= Beginning of Section =
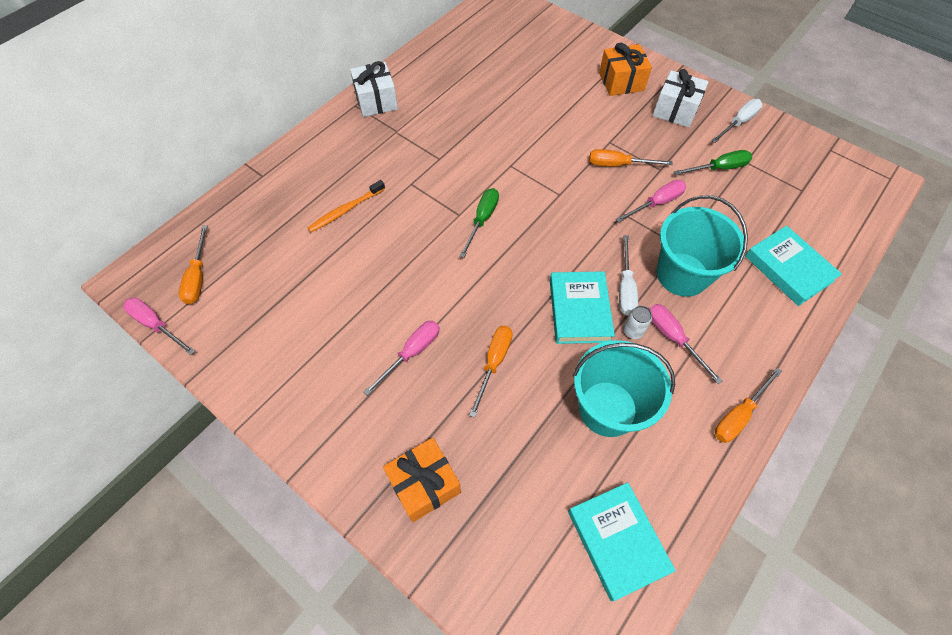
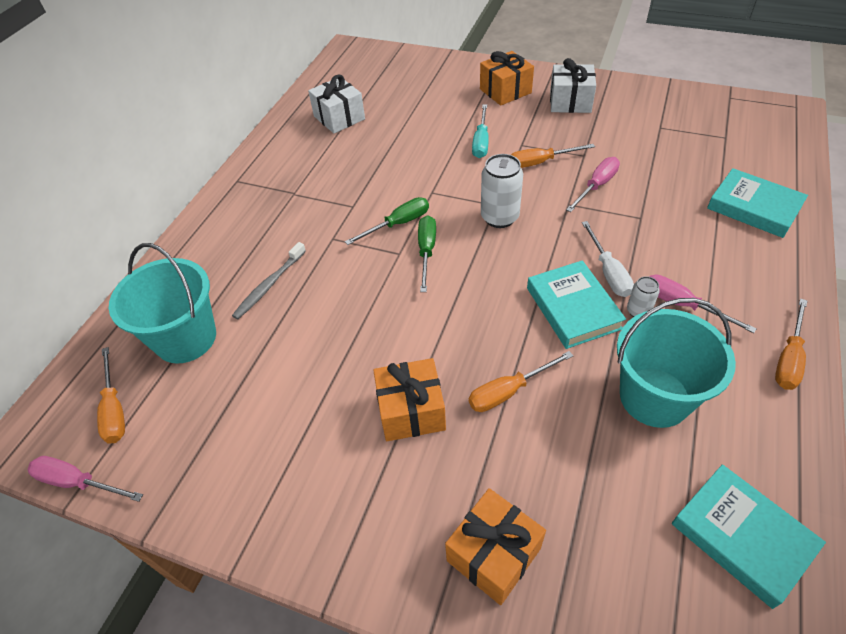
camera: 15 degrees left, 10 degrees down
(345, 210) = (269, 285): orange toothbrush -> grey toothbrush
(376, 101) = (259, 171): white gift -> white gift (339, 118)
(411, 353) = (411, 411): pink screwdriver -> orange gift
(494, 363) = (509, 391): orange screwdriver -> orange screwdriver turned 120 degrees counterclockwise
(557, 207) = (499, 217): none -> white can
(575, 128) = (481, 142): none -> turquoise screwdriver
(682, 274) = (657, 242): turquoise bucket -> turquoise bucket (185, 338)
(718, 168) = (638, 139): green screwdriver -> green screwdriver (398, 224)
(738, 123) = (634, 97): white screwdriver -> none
= End of Section =
= Beginning of Section =
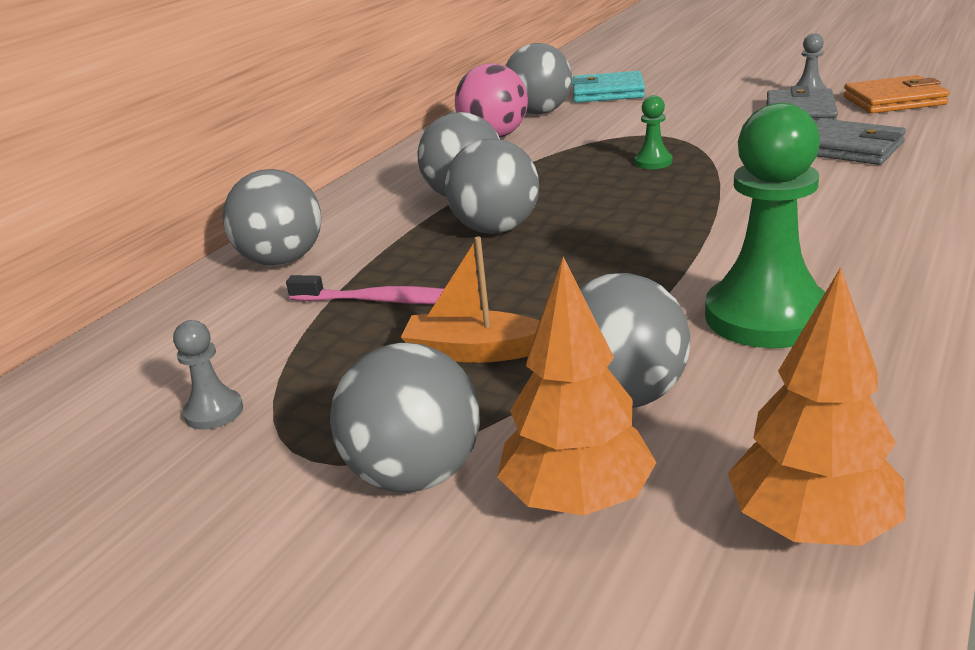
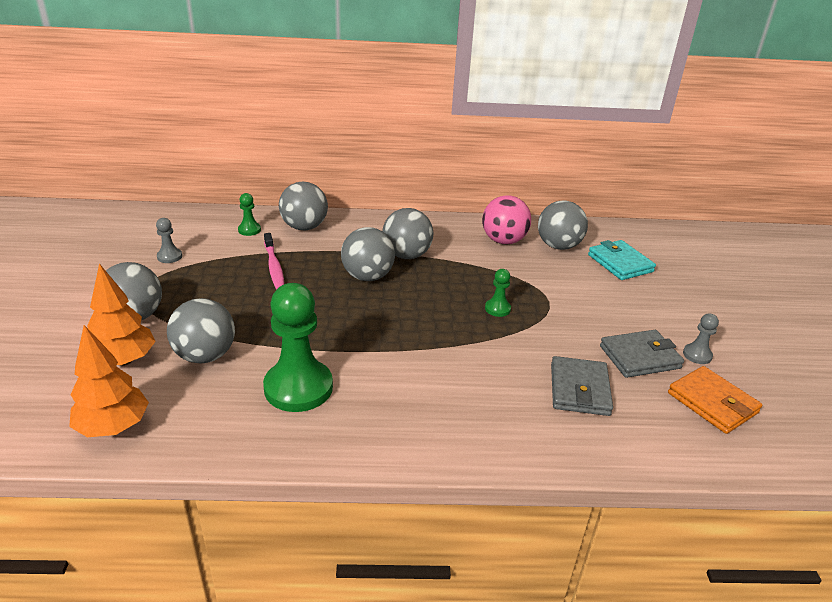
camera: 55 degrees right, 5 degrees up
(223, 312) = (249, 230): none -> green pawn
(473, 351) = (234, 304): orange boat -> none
= End of Section =
= Beginning of Section =
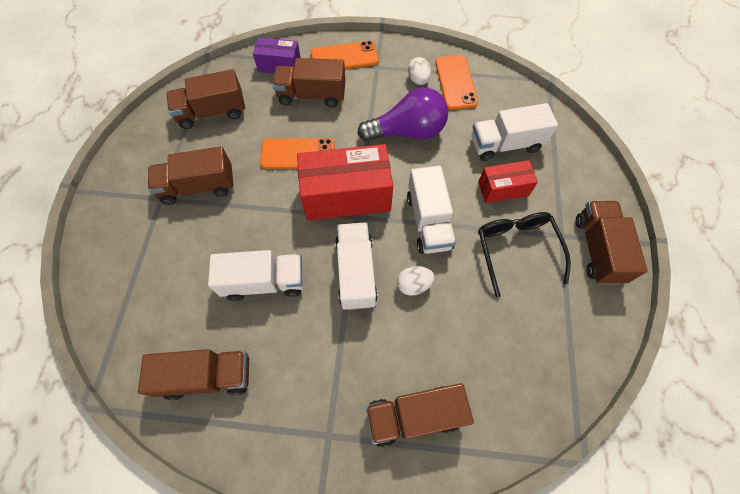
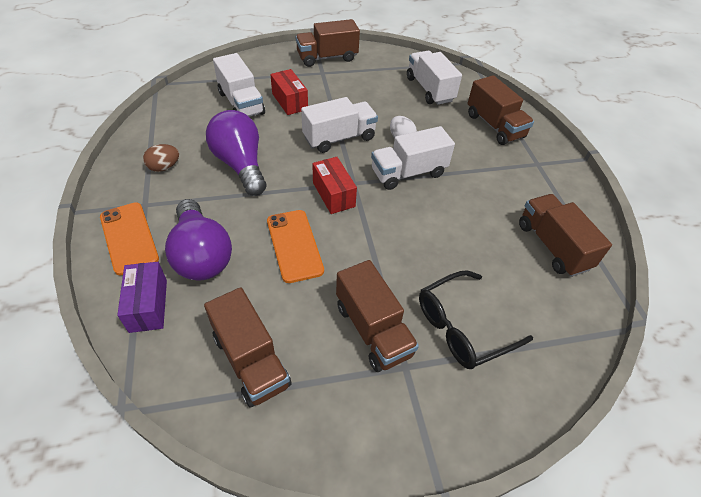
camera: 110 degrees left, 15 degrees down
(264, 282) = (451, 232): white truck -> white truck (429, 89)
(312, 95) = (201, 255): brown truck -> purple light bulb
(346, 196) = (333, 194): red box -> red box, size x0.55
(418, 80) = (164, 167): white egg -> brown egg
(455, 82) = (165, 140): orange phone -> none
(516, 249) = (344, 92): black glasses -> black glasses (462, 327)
= End of Section =
▸ PROBLEM DESCRIPTION
Taking the listing above as the source, transcribe only the lines starting at the line with "camera: 15 degrees left, 10 degrees down" and going through the line with "(411, 353) = (411, 411): pink", unaltered and with both ends included.

▸ ANSWER
camera: 15 degrees left, 10 degrees down
(345, 210) = (269, 285): orange toothbrush -> grey toothbrush
(376, 101) = (259, 171): white gift -> white gift (339, 118)
(411, 353) = (411, 411): pink screwdriver -> orange gift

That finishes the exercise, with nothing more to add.